Supplied data -
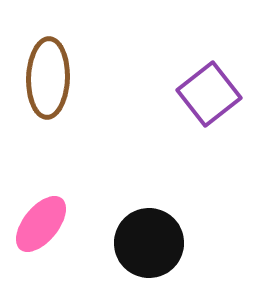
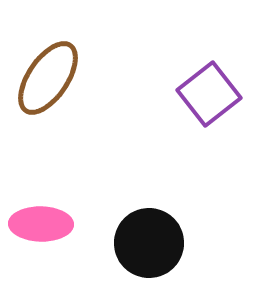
brown ellipse: rotated 32 degrees clockwise
pink ellipse: rotated 52 degrees clockwise
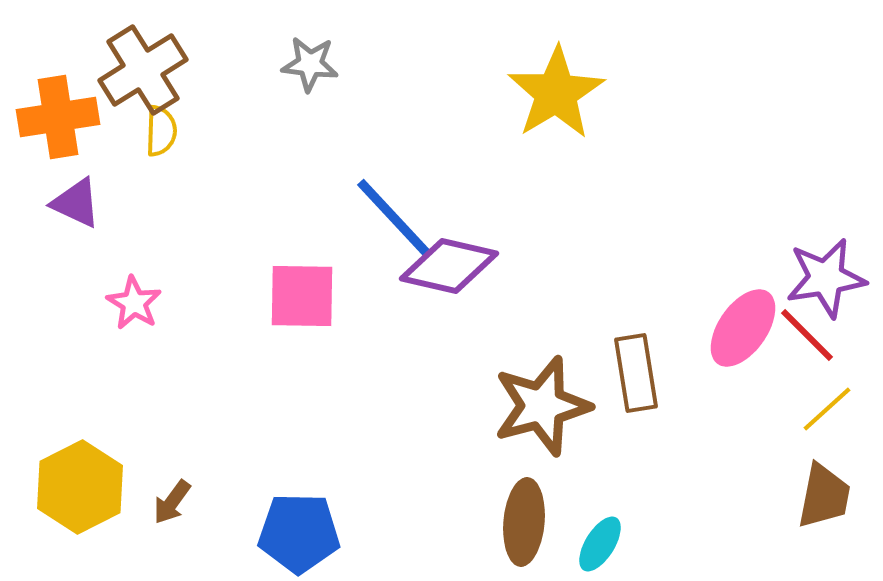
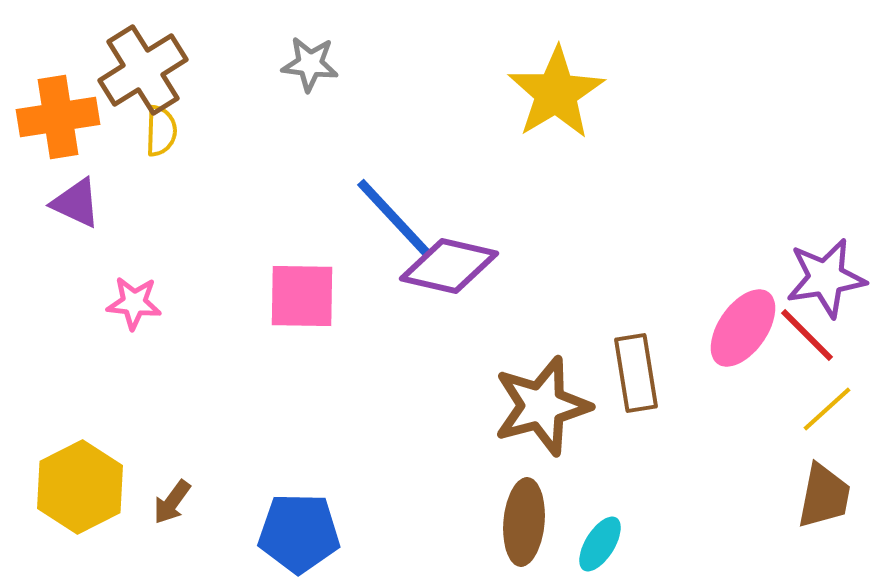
pink star: rotated 26 degrees counterclockwise
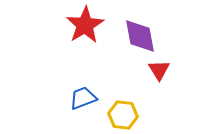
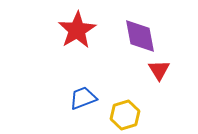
red star: moved 8 px left, 5 px down
yellow hexagon: moved 2 px right; rotated 24 degrees counterclockwise
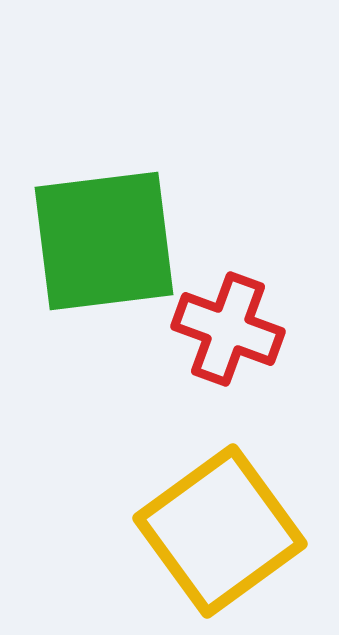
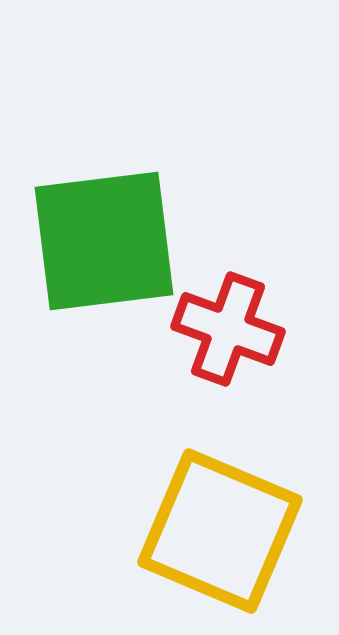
yellow square: rotated 31 degrees counterclockwise
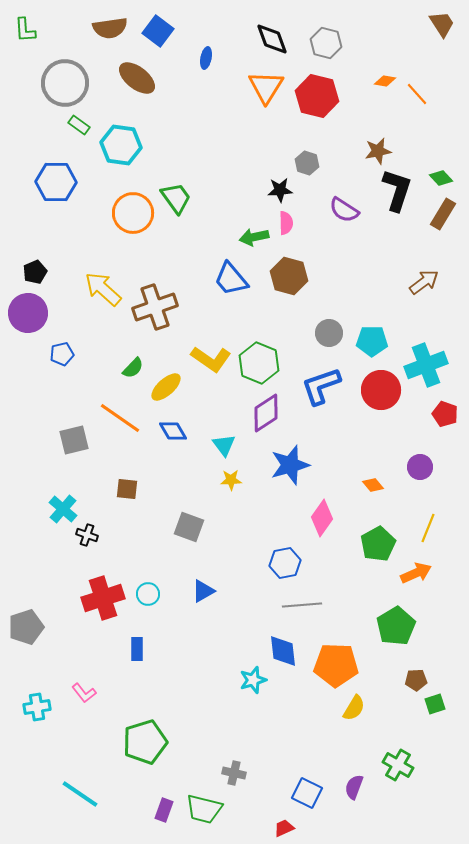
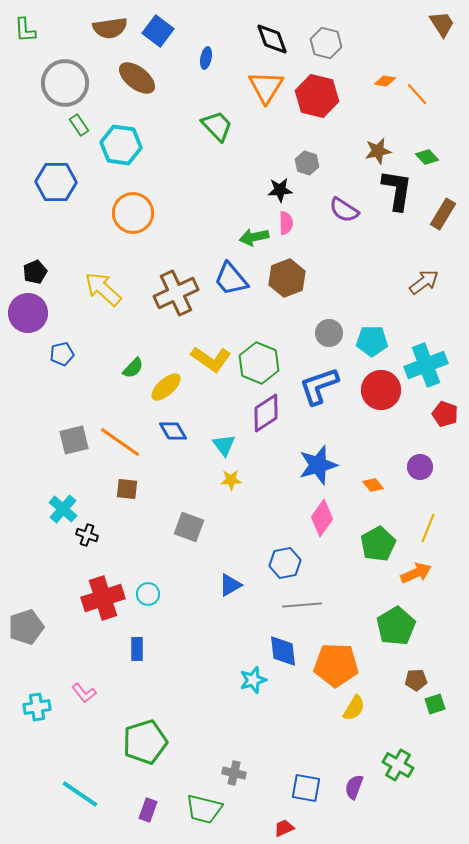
green rectangle at (79, 125): rotated 20 degrees clockwise
green diamond at (441, 178): moved 14 px left, 21 px up
black L-shape at (397, 190): rotated 9 degrees counterclockwise
green trapezoid at (176, 198): moved 41 px right, 72 px up; rotated 8 degrees counterclockwise
brown hexagon at (289, 276): moved 2 px left, 2 px down; rotated 24 degrees clockwise
brown cross at (155, 307): moved 21 px right, 14 px up; rotated 6 degrees counterclockwise
blue L-shape at (321, 386): moved 2 px left
orange line at (120, 418): moved 24 px down
blue star at (290, 465): moved 28 px right
blue triangle at (203, 591): moved 27 px right, 6 px up
blue square at (307, 793): moved 1 px left, 5 px up; rotated 16 degrees counterclockwise
purple rectangle at (164, 810): moved 16 px left
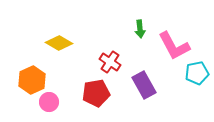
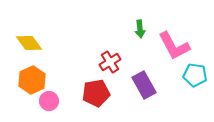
yellow diamond: moved 30 px left; rotated 24 degrees clockwise
red cross: rotated 25 degrees clockwise
cyan pentagon: moved 2 px left, 2 px down; rotated 20 degrees clockwise
pink circle: moved 1 px up
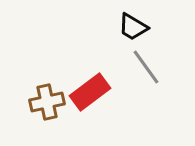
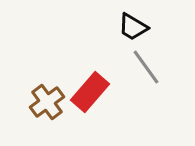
red rectangle: rotated 12 degrees counterclockwise
brown cross: rotated 24 degrees counterclockwise
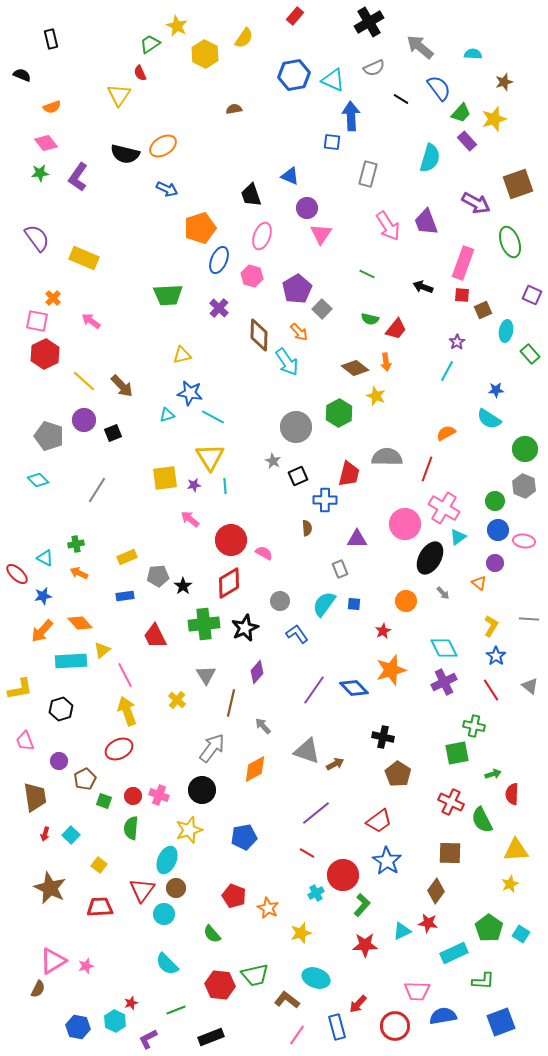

Instructions to follow - Write out all the entries word for word, but drop the pictures.

Response area -
brown ellipse: rotated 32 degrees clockwise
pink ellipse: rotated 52 degrees clockwise
pink star: rotated 26 degrees counterclockwise
red star: moved 8 px left, 5 px down
yellow hexagon: moved 2 px right; rotated 24 degrees counterclockwise
yellow square: rotated 31 degrees counterclockwise
green rectangle at (79, 125): rotated 20 degrees clockwise
green diamond at (441, 178): moved 14 px left, 21 px up
black L-shape at (397, 190): rotated 9 degrees counterclockwise
green trapezoid at (176, 198): moved 41 px right, 72 px up; rotated 8 degrees counterclockwise
brown hexagon at (289, 276): moved 2 px left, 2 px down; rotated 24 degrees clockwise
brown cross at (155, 307): moved 21 px right, 14 px up; rotated 6 degrees counterclockwise
blue L-shape at (321, 386): moved 2 px left
orange line at (120, 418): moved 24 px down
blue star at (290, 465): moved 28 px right
blue triangle at (203, 591): moved 27 px right, 6 px up
blue square at (307, 793): moved 1 px left, 5 px up; rotated 16 degrees counterclockwise
purple rectangle at (164, 810): moved 16 px left
yellow diamond: moved 30 px left; rotated 24 degrees clockwise
red cross: rotated 25 degrees clockwise
cyan pentagon: moved 2 px left, 2 px down; rotated 20 degrees clockwise
pink circle: moved 1 px up
red rectangle: rotated 12 degrees counterclockwise
brown cross: rotated 24 degrees counterclockwise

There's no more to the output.